Exercise
The response must consist of every record, restated word for word.

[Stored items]
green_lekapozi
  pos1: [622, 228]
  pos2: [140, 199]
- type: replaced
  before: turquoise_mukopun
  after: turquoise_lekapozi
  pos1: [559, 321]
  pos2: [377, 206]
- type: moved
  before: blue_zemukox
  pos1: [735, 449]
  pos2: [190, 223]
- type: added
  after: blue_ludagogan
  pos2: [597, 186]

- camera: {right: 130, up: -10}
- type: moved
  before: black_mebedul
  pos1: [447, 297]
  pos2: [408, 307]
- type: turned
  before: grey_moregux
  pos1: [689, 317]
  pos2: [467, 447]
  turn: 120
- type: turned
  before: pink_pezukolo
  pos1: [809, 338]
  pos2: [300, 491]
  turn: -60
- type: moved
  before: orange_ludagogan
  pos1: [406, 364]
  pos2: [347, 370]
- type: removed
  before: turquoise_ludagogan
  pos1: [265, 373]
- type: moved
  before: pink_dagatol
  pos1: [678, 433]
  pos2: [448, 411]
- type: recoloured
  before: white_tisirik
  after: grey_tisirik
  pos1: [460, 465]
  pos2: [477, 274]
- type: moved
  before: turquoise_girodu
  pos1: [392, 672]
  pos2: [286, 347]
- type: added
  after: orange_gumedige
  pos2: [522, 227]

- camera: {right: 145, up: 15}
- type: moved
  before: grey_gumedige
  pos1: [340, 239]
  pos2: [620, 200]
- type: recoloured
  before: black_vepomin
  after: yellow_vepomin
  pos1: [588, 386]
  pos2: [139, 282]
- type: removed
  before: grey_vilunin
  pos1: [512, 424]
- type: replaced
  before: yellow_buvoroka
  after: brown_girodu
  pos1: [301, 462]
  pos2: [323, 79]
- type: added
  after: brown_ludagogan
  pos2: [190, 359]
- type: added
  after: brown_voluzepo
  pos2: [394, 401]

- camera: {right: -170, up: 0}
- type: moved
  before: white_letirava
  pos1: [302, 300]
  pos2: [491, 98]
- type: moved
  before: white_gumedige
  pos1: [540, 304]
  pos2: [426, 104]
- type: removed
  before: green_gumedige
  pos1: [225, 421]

Response below
green_lekapozi
  pos1: [622, 228]
  pos2: [140, 199]
- type: replaced
  before: turquoise_mukopun
  after: turquoise_lekapozi
  pos1: [559, 321]
  pos2: [377, 206]
- type: moved
  before: blue_zemukox
  pos1: [735, 449]
  pos2: [190, 223]
- type: added
  after: blue_ludagogan
  pos2: [597, 186]

- camera: {right: 130, up: -10}
- type: moved
  before: black_mebedul
  pos1: [447, 297]
  pos2: [408, 307]
- type: turned
  before: grey_moregux
  pos1: [689, 317]
  pos2: [467, 447]
  turn: 120
- type: turned
  before: pink_pezukolo
  pos1: [809, 338]
  pos2: [300, 491]
  turn: -60
- type: moved
  before: orange_ludagogan
  pos1: [406, 364]
  pos2: [347, 370]
- type: removed
  before: turquoise_ludagogan
  pos1: [265, 373]
- type: moved
  before: pink_dagatol
  pos1: [678, 433]
  pos2: [448, 411]
- type: recoloured
  before: white_tisirik
  after: grey_tisirik
  pos1: [460, 465]
  pos2: [477, 274]
- type: moved
  before: turquoise_girodu
  pos1: [392, 672]
  pos2: [286, 347]
- type: added
  after: orange_gumedige
  pos2: [522, 227]

- camera: {right: 145, up: 15}
- type: moved
  before: grey_gumedige
  pos1: [340, 239]
  pos2: [620, 200]
- type: recoloured
  before: black_vepomin
  after: yellow_vepomin
  pos1: [588, 386]
  pos2: [139, 282]
- type: removed
  before: grey_vilunin
  pos1: [512, 424]
- type: replaced
  before: yellow_buvoroka
  after: brown_girodu
  pos1: [301, 462]
  pos2: [323, 79]
- type: added
  after: brown_ludagogan
  pos2: [190, 359]
- type: added
  after: brown_voluzepo
  pos2: [394, 401]

- camera: {right: -170, up: 0}
- type: moved
  before: white_letirava
  pos1: [302, 300]
  pos2: [491, 98]
- type: moved
  before: white_gumedige
  pos1: [540, 304]
  pos2: [426, 104]
- type: removed
  before: green_gumedige
  pos1: [225, 421]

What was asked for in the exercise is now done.